■ EXERCISE GOAL
Your answer must be the records below, given again exactly, with no pictures in it.

■ DATA TO USE

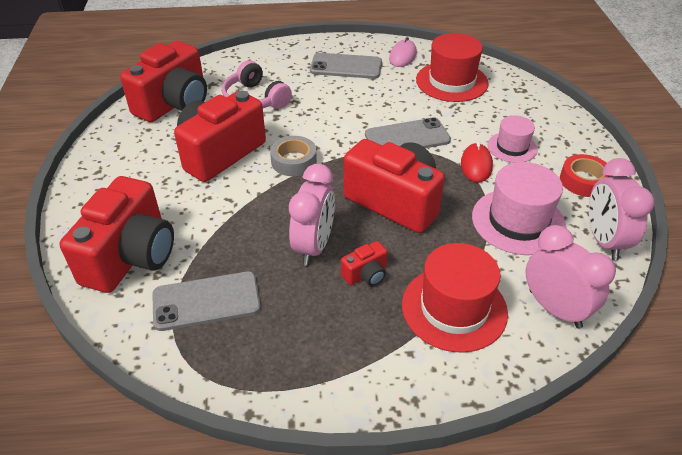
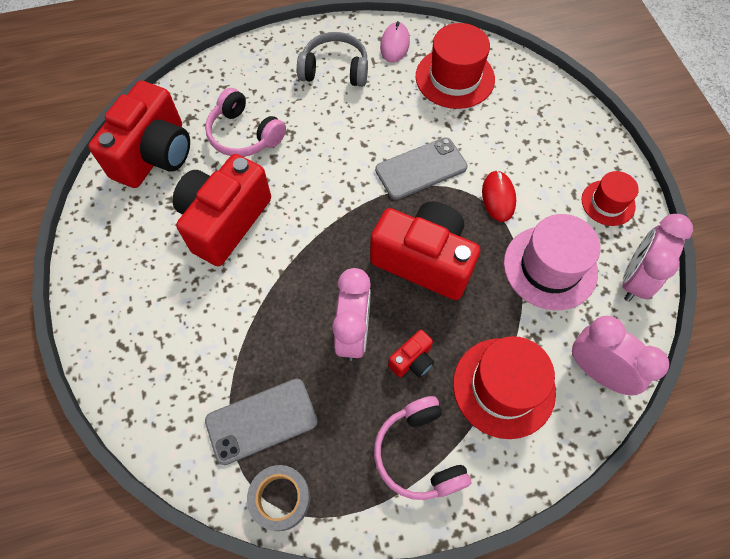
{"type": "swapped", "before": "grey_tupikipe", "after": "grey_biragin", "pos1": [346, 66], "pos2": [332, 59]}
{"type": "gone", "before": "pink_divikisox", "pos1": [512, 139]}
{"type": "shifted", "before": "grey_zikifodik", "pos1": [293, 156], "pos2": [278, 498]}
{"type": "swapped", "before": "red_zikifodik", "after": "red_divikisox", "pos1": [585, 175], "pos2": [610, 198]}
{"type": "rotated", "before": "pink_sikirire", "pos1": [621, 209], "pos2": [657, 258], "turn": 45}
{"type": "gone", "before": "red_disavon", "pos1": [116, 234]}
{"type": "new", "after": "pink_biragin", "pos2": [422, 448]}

■ RESULT OF THE EXERCISE
{"type": "swapped", "before": "grey_tupikipe", "after": "grey_biragin", "pos1": [346, 66], "pos2": [332, 59]}
{"type": "gone", "before": "pink_divikisox", "pos1": [512, 139]}
{"type": "shifted", "before": "grey_zikifodik", "pos1": [293, 156], "pos2": [278, 498]}
{"type": "swapped", "before": "red_zikifodik", "after": "red_divikisox", "pos1": [585, 175], "pos2": [610, 198]}
{"type": "rotated", "before": "pink_sikirire", "pos1": [621, 209], "pos2": [657, 258], "turn": 45}
{"type": "gone", "before": "red_disavon", "pos1": [116, 234]}
{"type": "new", "after": "pink_biragin", "pos2": [422, 448]}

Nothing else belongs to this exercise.